── DATA SUPPLIED

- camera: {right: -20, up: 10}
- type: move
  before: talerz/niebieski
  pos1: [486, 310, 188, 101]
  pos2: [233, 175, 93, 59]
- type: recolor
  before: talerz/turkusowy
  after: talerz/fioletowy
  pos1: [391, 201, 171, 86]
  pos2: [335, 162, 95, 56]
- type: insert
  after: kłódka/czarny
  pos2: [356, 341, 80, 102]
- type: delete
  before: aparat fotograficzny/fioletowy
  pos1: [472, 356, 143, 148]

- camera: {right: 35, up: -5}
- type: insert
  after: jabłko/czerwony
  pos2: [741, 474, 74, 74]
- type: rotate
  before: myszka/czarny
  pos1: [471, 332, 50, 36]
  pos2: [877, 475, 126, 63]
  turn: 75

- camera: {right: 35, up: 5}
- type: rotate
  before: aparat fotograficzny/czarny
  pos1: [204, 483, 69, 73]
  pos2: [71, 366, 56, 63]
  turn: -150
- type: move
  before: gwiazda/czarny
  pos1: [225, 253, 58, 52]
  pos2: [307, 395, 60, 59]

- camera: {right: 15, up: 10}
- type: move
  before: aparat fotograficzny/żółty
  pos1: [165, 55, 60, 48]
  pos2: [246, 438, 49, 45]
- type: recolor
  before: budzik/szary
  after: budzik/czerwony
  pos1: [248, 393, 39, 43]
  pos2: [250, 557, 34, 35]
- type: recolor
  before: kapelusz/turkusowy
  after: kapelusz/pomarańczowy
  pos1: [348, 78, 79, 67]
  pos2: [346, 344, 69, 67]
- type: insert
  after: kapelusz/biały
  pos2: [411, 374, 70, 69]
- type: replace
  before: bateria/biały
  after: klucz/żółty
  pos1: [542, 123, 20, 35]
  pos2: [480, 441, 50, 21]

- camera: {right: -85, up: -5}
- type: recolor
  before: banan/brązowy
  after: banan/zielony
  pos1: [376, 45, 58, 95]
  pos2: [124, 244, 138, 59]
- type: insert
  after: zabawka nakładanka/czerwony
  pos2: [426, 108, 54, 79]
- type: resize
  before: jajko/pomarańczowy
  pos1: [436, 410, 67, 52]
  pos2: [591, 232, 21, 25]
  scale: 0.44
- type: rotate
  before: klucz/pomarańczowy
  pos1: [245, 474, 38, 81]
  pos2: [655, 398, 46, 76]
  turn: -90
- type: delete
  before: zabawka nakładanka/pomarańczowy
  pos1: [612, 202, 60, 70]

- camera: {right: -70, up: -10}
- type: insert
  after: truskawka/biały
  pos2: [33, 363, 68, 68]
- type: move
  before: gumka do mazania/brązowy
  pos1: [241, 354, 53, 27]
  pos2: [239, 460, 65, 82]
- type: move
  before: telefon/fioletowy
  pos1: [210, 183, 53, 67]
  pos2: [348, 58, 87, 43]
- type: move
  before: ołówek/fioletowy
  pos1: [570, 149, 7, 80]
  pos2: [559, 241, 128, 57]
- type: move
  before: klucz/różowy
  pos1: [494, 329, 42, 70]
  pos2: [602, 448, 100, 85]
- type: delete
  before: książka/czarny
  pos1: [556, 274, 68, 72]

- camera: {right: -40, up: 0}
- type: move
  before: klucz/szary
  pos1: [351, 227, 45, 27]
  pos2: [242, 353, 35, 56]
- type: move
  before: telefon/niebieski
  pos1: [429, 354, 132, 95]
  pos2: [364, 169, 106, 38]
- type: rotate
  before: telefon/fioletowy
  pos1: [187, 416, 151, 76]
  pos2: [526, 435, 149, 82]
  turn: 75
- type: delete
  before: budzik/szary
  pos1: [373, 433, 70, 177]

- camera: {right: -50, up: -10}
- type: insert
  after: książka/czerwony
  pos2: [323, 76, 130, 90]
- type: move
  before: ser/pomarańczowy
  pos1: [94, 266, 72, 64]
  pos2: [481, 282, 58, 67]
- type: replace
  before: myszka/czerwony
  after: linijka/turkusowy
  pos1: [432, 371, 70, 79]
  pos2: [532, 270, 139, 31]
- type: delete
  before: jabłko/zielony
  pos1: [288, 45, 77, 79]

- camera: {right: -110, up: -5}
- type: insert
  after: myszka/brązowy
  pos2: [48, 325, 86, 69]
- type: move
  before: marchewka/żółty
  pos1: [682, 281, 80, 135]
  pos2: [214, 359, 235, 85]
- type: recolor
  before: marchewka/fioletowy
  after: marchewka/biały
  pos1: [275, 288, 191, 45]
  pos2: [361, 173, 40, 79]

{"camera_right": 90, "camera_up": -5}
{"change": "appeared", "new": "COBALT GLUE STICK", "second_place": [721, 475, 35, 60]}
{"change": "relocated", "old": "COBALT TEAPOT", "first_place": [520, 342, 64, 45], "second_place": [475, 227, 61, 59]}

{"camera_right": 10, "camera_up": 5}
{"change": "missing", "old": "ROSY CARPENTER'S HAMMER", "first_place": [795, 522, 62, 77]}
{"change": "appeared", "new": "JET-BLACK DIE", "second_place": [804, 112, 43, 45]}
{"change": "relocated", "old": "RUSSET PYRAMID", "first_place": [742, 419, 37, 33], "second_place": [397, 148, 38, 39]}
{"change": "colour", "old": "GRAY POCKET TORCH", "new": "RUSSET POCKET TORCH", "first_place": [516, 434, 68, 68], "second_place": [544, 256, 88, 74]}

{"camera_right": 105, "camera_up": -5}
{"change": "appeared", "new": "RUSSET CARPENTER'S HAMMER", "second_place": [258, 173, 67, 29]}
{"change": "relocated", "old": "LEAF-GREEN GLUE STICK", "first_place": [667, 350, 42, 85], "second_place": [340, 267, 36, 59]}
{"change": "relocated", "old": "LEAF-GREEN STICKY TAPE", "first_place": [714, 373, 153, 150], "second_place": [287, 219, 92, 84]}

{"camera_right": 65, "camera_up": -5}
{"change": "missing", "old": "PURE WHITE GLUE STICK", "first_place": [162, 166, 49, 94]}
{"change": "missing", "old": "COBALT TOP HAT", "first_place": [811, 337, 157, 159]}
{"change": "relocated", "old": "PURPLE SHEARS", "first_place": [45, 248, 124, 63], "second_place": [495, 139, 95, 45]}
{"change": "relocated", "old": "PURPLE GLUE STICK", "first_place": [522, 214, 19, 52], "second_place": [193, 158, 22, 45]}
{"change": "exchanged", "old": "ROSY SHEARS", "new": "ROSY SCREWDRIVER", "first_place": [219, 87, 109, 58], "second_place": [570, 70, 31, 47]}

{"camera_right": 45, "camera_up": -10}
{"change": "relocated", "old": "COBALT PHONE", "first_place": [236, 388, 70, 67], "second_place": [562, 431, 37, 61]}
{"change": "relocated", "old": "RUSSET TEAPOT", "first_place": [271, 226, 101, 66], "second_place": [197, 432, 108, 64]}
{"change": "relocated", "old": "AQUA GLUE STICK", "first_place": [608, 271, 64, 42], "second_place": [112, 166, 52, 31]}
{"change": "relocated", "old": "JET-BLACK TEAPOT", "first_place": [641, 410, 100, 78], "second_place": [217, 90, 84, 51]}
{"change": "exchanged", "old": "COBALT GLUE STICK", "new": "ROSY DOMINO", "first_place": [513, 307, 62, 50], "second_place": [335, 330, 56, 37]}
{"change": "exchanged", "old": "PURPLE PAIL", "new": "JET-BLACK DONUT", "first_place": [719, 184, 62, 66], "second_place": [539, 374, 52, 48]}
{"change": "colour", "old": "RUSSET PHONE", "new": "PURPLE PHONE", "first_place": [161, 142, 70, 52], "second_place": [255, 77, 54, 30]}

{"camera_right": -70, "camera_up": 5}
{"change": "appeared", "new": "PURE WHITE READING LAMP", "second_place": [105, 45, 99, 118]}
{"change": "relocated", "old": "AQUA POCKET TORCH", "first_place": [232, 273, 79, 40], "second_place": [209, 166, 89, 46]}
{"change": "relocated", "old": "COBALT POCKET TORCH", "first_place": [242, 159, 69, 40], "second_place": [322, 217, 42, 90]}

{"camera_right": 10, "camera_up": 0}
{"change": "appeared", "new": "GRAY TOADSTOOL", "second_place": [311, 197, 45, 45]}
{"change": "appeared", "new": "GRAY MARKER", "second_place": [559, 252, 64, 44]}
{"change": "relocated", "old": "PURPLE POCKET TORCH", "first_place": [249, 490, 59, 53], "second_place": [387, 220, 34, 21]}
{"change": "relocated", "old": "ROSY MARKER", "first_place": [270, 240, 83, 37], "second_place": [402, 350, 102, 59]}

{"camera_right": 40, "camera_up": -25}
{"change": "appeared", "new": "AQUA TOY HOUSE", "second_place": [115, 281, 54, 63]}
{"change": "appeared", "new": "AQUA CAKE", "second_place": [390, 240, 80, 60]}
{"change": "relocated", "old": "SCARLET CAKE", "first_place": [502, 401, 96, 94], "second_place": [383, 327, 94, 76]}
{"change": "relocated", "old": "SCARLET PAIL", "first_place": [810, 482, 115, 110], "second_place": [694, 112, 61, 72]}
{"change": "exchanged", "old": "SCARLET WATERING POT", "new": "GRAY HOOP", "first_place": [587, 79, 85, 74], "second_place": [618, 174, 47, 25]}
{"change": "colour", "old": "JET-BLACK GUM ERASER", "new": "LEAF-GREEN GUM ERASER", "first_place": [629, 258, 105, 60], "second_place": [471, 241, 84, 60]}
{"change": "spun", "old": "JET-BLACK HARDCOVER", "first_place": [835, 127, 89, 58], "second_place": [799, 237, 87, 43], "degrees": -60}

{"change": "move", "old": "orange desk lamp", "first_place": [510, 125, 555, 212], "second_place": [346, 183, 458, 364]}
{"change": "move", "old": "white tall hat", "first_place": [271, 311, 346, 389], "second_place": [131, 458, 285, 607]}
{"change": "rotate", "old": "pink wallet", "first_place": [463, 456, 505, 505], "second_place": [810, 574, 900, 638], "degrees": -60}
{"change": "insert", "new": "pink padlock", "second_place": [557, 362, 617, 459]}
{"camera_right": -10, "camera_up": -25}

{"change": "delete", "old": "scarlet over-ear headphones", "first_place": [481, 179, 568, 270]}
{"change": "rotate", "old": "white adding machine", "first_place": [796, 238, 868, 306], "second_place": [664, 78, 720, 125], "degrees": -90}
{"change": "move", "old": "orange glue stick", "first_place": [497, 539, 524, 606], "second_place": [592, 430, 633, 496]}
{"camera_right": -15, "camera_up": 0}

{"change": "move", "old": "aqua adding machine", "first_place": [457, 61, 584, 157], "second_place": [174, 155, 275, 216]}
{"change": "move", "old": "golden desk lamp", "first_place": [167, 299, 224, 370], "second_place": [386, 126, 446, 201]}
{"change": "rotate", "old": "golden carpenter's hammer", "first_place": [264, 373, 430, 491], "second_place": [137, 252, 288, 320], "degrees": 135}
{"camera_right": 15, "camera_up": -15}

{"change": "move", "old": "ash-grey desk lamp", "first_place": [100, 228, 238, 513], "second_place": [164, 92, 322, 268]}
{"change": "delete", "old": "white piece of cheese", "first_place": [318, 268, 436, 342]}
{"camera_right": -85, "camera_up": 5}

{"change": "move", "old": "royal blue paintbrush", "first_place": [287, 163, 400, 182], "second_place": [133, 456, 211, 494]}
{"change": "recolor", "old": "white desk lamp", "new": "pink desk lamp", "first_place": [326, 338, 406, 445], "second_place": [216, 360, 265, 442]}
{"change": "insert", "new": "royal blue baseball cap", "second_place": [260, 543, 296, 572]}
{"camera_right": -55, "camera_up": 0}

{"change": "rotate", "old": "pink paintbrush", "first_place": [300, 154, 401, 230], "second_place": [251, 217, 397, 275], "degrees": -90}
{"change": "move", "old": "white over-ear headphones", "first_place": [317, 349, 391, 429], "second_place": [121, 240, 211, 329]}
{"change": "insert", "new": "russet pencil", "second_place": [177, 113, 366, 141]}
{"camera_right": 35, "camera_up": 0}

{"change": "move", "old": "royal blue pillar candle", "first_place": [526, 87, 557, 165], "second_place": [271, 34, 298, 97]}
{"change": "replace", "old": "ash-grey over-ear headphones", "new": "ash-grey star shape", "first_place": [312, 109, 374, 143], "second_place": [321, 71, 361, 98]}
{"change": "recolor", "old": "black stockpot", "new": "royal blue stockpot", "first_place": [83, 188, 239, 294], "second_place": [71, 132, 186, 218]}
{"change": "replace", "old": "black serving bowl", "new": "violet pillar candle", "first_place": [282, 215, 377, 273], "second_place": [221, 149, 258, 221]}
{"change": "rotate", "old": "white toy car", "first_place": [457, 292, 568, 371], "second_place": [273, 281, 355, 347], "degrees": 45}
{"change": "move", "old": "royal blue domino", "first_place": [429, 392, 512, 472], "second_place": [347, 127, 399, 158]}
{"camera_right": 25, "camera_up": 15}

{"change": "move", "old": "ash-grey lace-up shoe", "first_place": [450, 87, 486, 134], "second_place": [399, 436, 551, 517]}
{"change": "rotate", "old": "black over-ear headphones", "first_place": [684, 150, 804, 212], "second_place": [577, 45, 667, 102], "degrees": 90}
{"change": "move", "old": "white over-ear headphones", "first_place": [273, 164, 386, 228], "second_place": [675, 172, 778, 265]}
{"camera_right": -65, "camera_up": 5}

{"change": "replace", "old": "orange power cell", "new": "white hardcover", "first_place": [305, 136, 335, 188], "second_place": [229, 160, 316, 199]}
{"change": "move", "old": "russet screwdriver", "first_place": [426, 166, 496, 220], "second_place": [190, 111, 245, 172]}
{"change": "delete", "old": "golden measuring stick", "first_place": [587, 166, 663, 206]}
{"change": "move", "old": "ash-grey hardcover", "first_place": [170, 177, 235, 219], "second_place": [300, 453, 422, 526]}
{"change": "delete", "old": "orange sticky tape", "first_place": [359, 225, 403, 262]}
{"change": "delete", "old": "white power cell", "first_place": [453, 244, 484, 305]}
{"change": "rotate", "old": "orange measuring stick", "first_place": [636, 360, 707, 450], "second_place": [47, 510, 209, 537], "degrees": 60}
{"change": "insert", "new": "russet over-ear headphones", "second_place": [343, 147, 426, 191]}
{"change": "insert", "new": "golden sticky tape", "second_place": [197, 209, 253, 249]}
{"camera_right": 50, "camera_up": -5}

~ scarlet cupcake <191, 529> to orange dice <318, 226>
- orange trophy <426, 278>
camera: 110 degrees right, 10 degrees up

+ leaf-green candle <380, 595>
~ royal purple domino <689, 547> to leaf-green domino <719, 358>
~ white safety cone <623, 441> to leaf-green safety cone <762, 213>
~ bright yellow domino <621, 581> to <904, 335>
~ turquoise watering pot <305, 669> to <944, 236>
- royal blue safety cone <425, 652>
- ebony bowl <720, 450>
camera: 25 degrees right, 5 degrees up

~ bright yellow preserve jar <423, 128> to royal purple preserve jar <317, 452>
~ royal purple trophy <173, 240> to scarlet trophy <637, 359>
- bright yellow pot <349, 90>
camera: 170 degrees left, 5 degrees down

────

▸ **WHAT TO WORK ON**: Please reproduce, exactly as written, the lines of the records from the first line through the one containing "after: truskawka/biały".

▸ **RESPONSE AREA**:
- camera: {right: -20, up: 10}
- type: move
  before: talerz/niebieski
  pos1: [486, 310, 188, 101]
  pos2: [233, 175, 93, 59]
- type: recolor
  before: talerz/turkusowy
  after: talerz/fioletowy
  pos1: [391, 201, 171, 86]
  pos2: [335, 162, 95, 56]
- type: insert
  after: kłódka/czarny
  pos2: [356, 341, 80, 102]
- type: delete
  before: aparat fotograficzny/fioletowy
  pos1: [472, 356, 143, 148]

- camera: {right: 35, up: -5}
- type: insert
  after: jabłko/czerwony
  pos2: [741, 474, 74, 74]
- type: rotate
  before: myszka/czarny
  pos1: [471, 332, 50, 36]
  pos2: [877, 475, 126, 63]
  turn: 75

- camera: {right: 35, up: 5}
- type: rotate
  before: aparat fotograficzny/czarny
  pos1: [204, 483, 69, 73]
  pos2: [71, 366, 56, 63]
  turn: -150
- type: move
  before: gwiazda/czarny
  pos1: [225, 253, 58, 52]
  pos2: [307, 395, 60, 59]

- camera: {right: 15, up: 10}
- type: move
  before: aparat fotograficzny/żółty
  pos1: [165, 55, 60, 48]
  pos2: [246, 438, 49, 45]
- type: recolor
  before: budzik/szary
  after: budzik/czerwony
  pos1: [248, 393, 39, 43]
  pos2: [250, 557, 34, 35]
- type: recolor
  before: kapelusz/turkusowy
  after: kapelusz/pomarańczowy
  pos1: [348, 78, 79, 67]
  pos2: [346, 344, 69, 67]
- type: insert
  after: kapelusz/biały
  pos2: [411, 374, 70, 69]
- type: replace
  before: bateria/biały
  after: klucz/żółty
  pos1: [542, 123, 20, 35]
  pos2: [480, 441, 50, 21]

- camera: {right: -85, up: -5}
- type: recolor
  before: banan/brązowy
  after: banan/zielony
  pos1: [376, 45, 58, 95]
  pos2: [124, 244, 138, 59]
- type: insert
  after: zabawka nakładanka/czerwony
  pos2: [426, 108, 54, 79]
- type: resize
  before: jajko/pomarańczowy
  pos1: [436, 410, 67, 52]
  pos2: [591, 232, 21, 25]
  scale: 0.44
- type: rotate
  before: klucz/pomarańczowy
  pos1: [245, 474, 38, 81]
  pos2: [655, 398, 46, 76]
  turn: -90
- type: delete
  before: zabawka nakładanka/pomarańczowy
  pos1: [612, 202, 60, 70]

- camera: {right: -70, up: -10}
- type: insert
  after: truskawka/biały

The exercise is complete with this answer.